--- Exercise materials ---
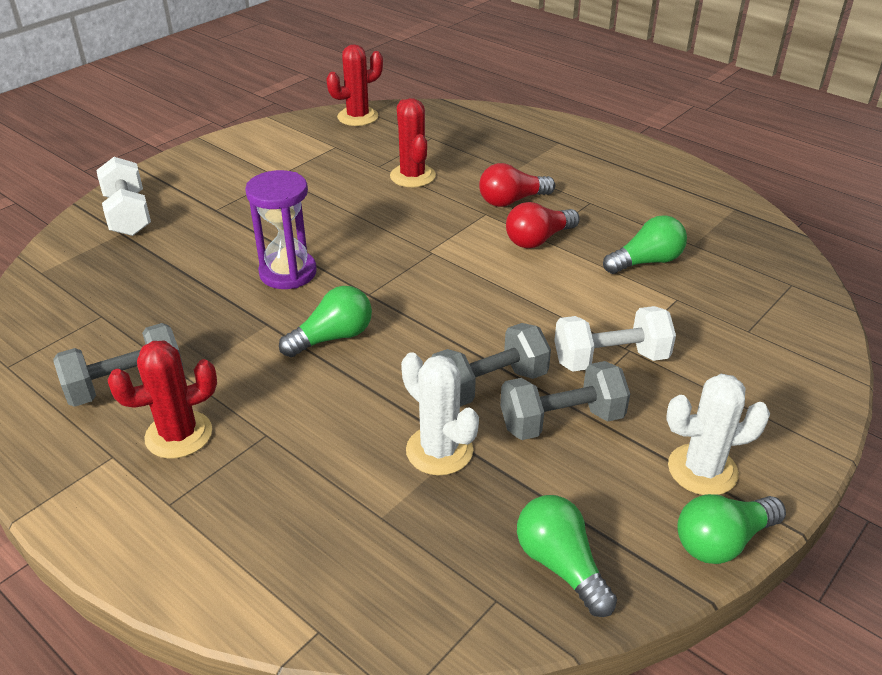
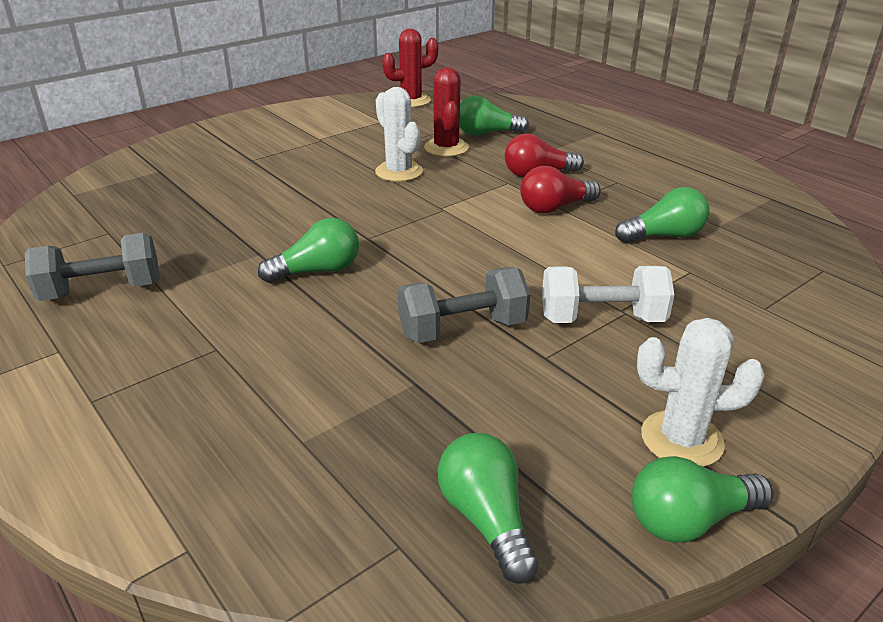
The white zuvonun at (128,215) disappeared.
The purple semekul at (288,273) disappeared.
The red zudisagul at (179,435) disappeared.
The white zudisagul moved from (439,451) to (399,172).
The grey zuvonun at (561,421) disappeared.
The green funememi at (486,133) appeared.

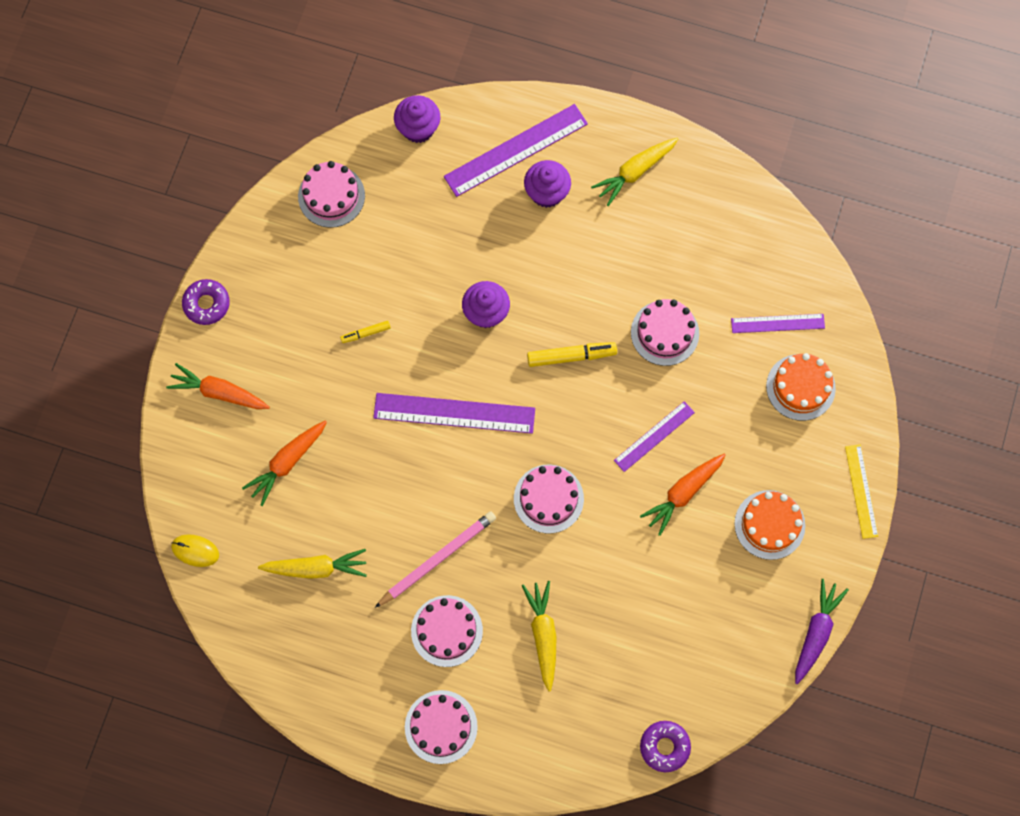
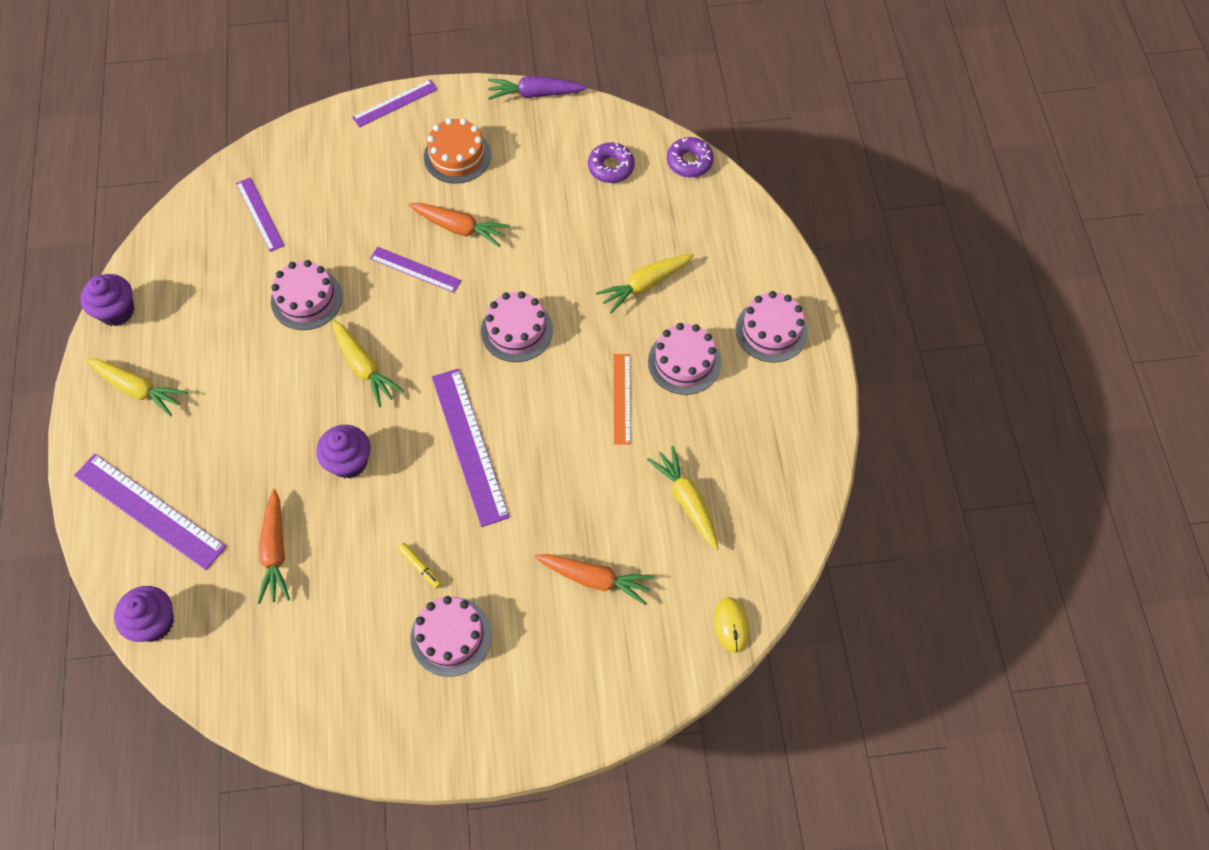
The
---
## Work instruction
All lines from the one containing "The red zudisagul at (179,435) disappeared." through the end of the data are to be restated exactly, with nothing else and without the pictures.

## Solved problem
The red zudisagul at (179,435) disappeared.
The white zudisagul moved from (439,451) to (399,172).
The grey zuvonun at (561,421) disappeared.
The green funememi at (486,133) appeared.

The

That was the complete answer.